*Task material*:
--- START ---
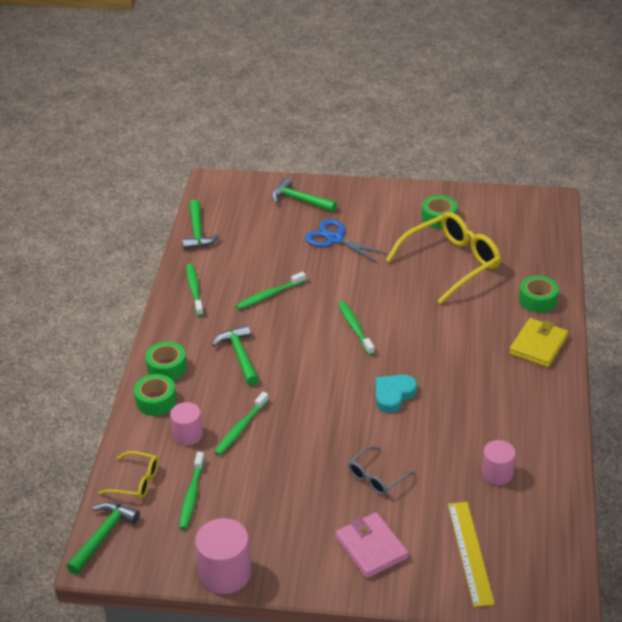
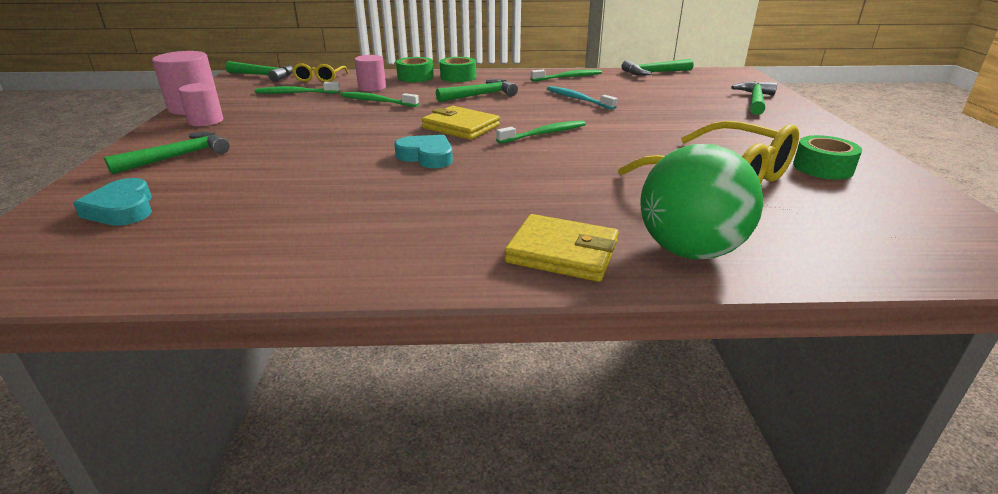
camera: 80 degrees right, 10 degrees down
green toothbrush [236,272,306,310] -> turquoise toothbrush [547,86,617,110]
blue scissors [305,219,387,263] -> none
pink wallet [336,512,408,578] -> green hammer [104,131,230,175]
grey glasses [348,446,416,495] -> none
yellow ruler [448,502,495,607] -> turquoise heart [73,178,152,226]
pink cylinder [482,440,516,485] -> pink cylinder moved to [178,83,223,126]
green tape [519,275,559,313] -> green ball [640,144,763,260]
none -> yellow wallet [422,106,500,140]

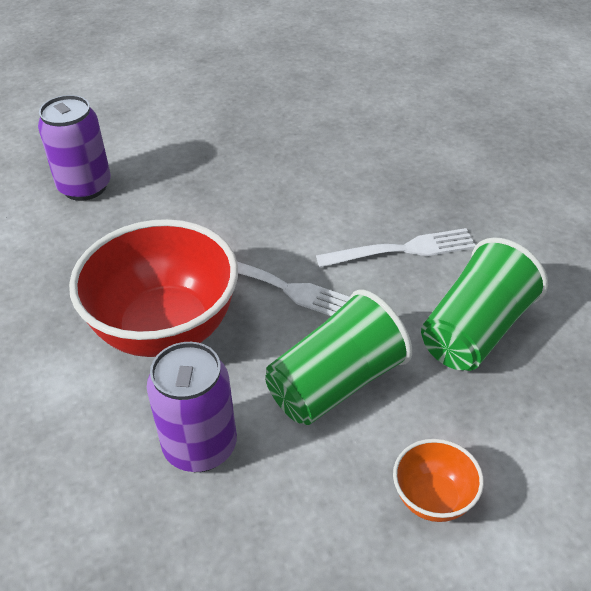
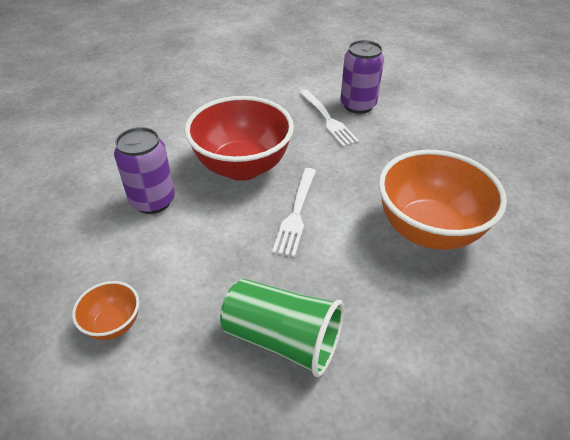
camera: 75 degrees right, 0 degrees up
green cup [265,290,412,425] -> none
white fork [316,228,476,267] -> white fork moved to [299,89,359,147]
none -> orange bowl [379,150,507,250]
--- END ---
*Exercise brief*:
Could you set down word for word each line from the one holding "yellow ruler [448,502,495,607]" through the end of the material above, without any pictures?

*Response to this exercise*:
yellow ruler [448,502,495,607] -> turquoise heart [73,178,152,226]
pink cylinder [482,440,516,485] -> pink cylinder moved to [178,83,223,126]
green tape [519,275,559,313] -> green ball [640,144,763,260]
none -> yellow wallet [422,106,500,140]

camera: 75 degrees right, 0 degrees up
green cup [265,290,412,425] -> none
white fork [316,228,476,267] -> white fork moved to [299,89,359,147]
none -> orange bowl [379,150,507,250]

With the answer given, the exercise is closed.